→ **About this task**
Every record needs to be repeated exactly; its pictures do not.

BEGIN

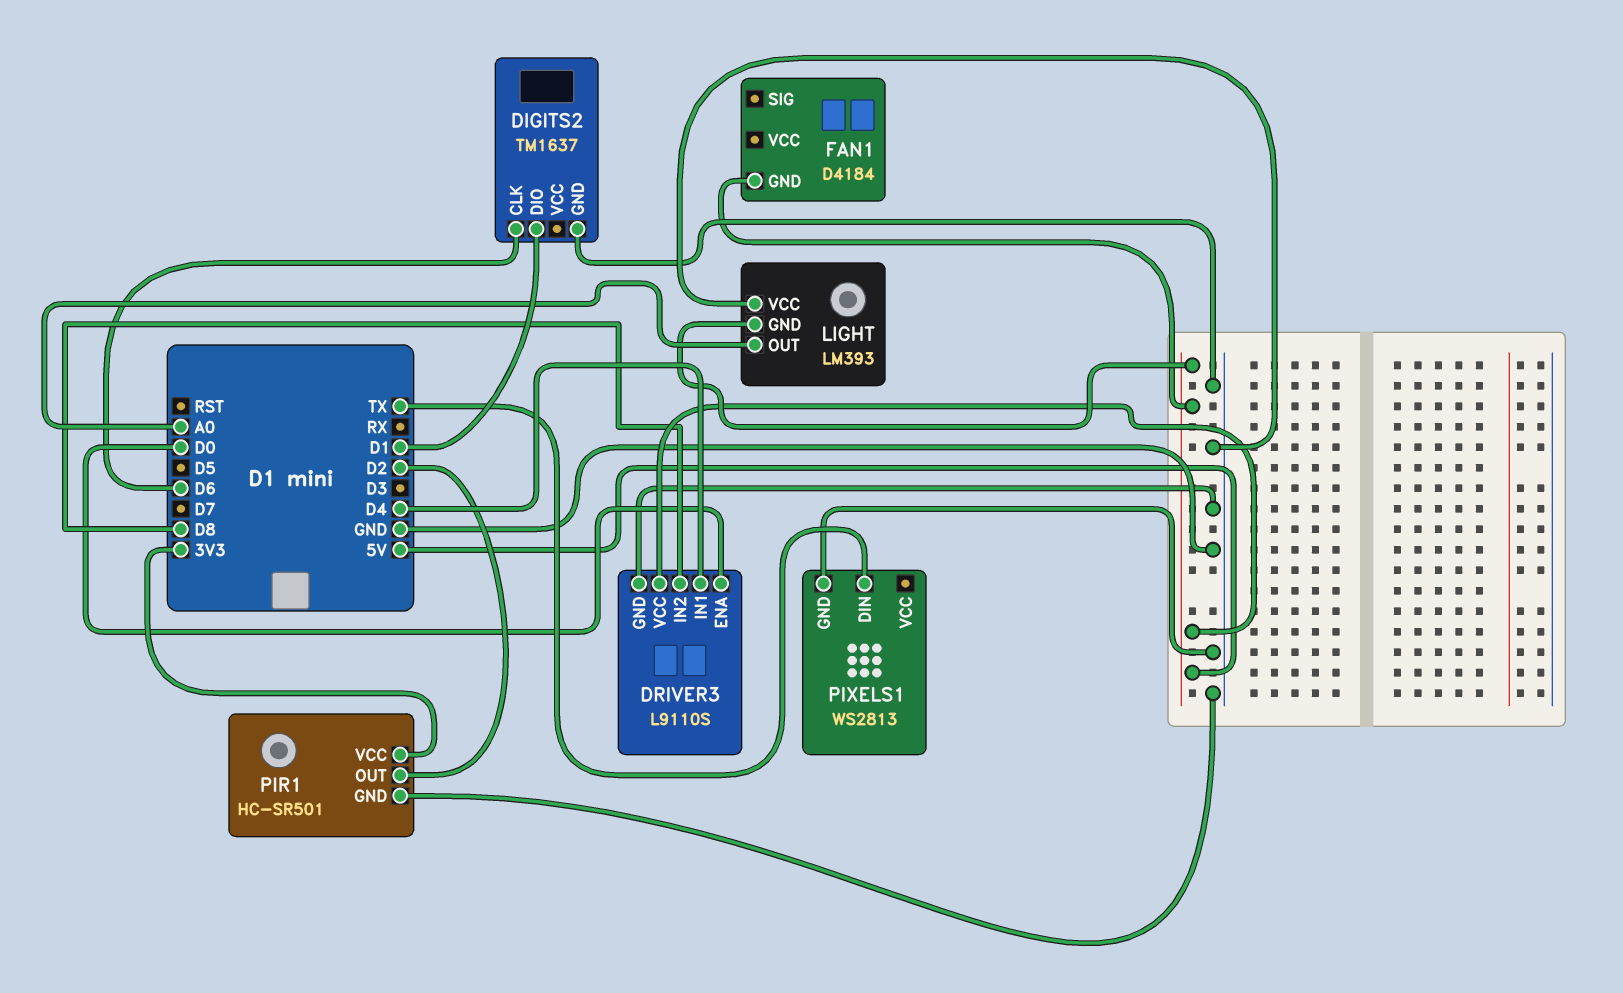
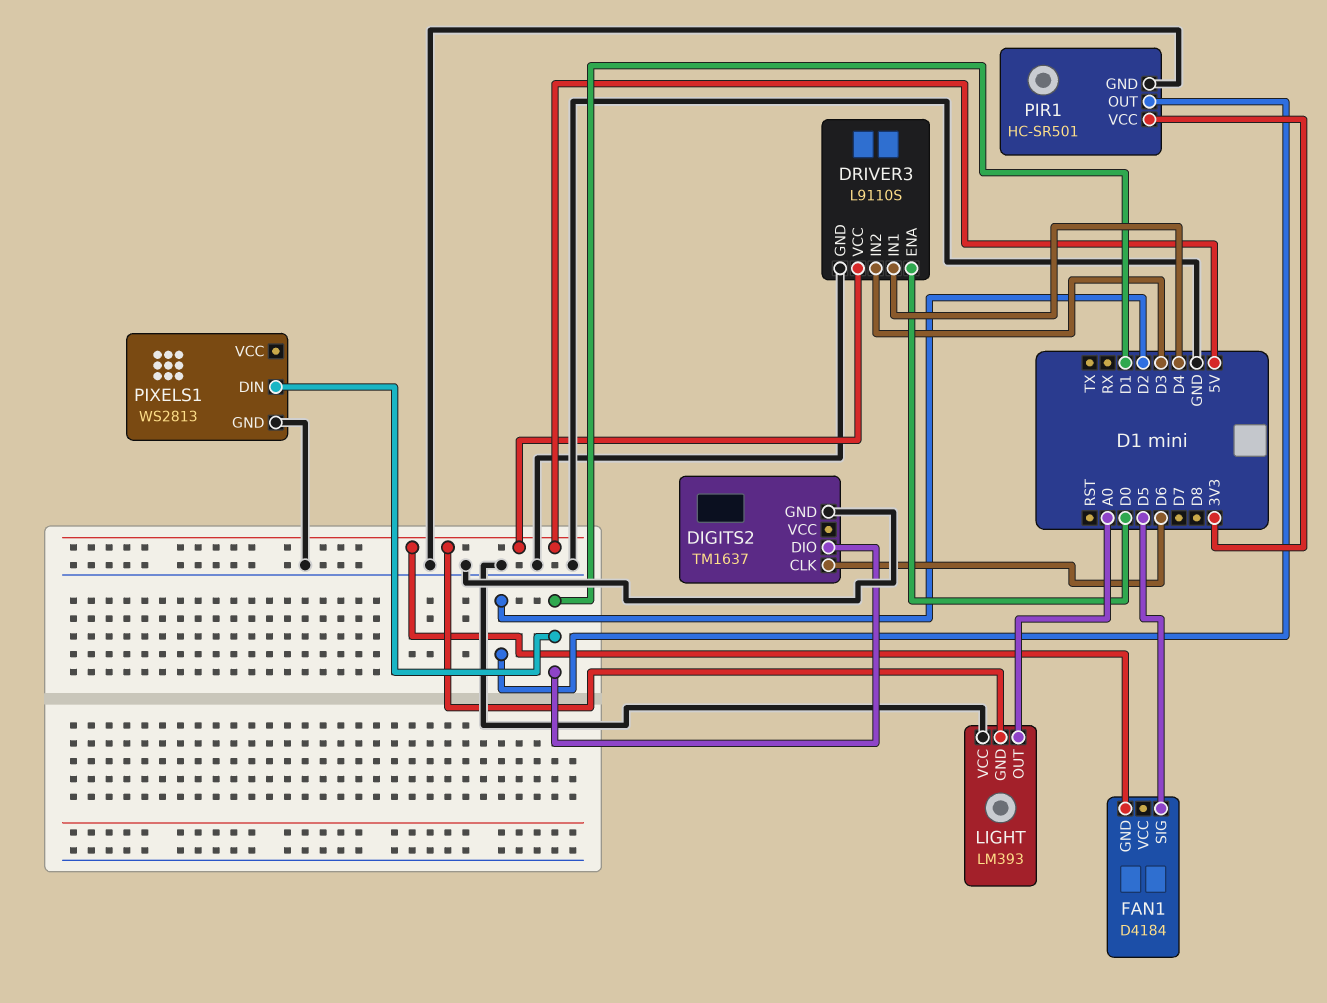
DRIVER3 pin IN2: D8 -> D3
FAN1 pin SIG: none -> D5
PIXELS1 pin DIN: TX -> D1

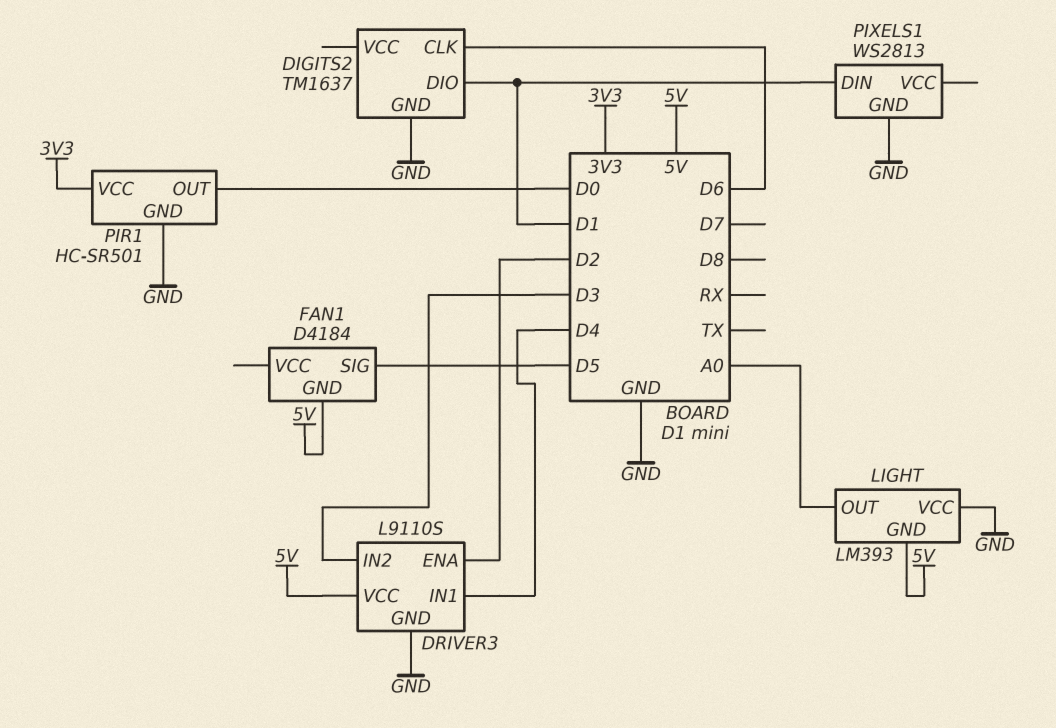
DRIVER3 pin ENA: D0 -> D2
PIR1 pin OUT: D2 -> D0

END

→ **Answer for this exercise**
DRIVER3 pin IN2: D8 -> D3
FAN1 pin SIG: none -> D5
PIXELS1 pin DIN: TX -> D1

DRIVER3 pin ENA: D0 -> D2
PIR1 pin OUT: D2 -> D0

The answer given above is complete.